§ Provided material
+-------+

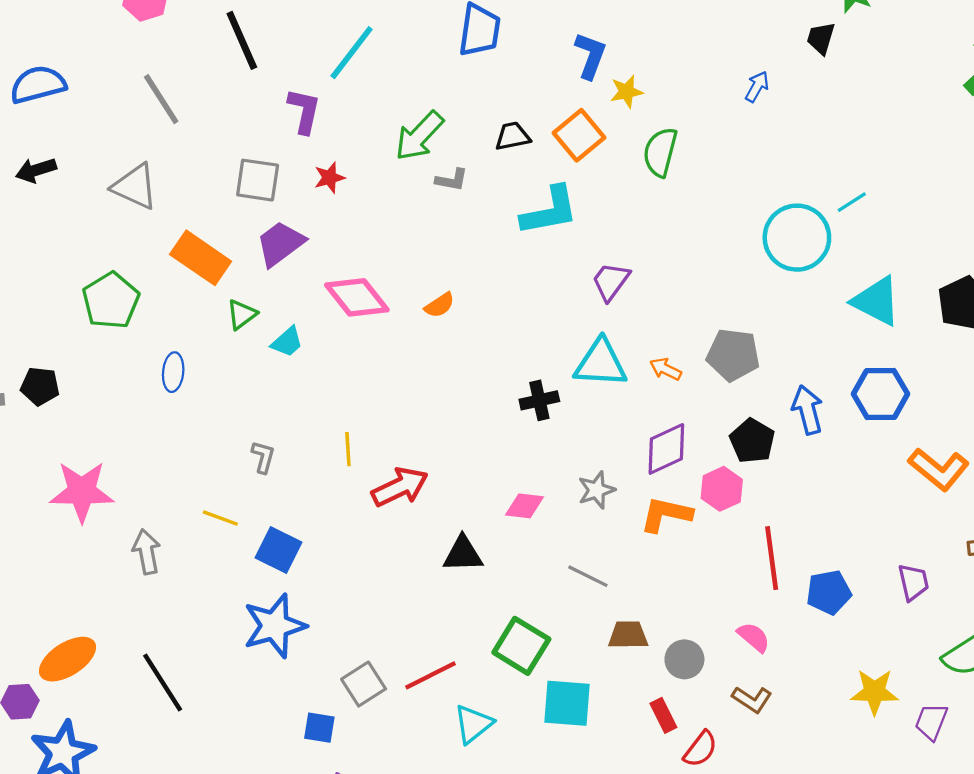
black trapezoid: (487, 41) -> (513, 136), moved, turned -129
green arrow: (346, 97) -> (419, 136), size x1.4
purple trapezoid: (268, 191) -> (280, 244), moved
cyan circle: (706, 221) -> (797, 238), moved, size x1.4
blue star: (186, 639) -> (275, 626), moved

+-------+

§ Job item
Restate the data word for word without pictures.

§ Answer for the task
black trapezoid: (487, 41) -> (513, 136), moved, turned -129
green arrow: (346, 97) -> (419, 136), size x1.4
purple trapezoid: (268, 191) -> (280, 244), moved
cyan circle: (706, 221) -> (797, 238), moved, size x1.4
blue star: (186, 639) -> (275, 626), moved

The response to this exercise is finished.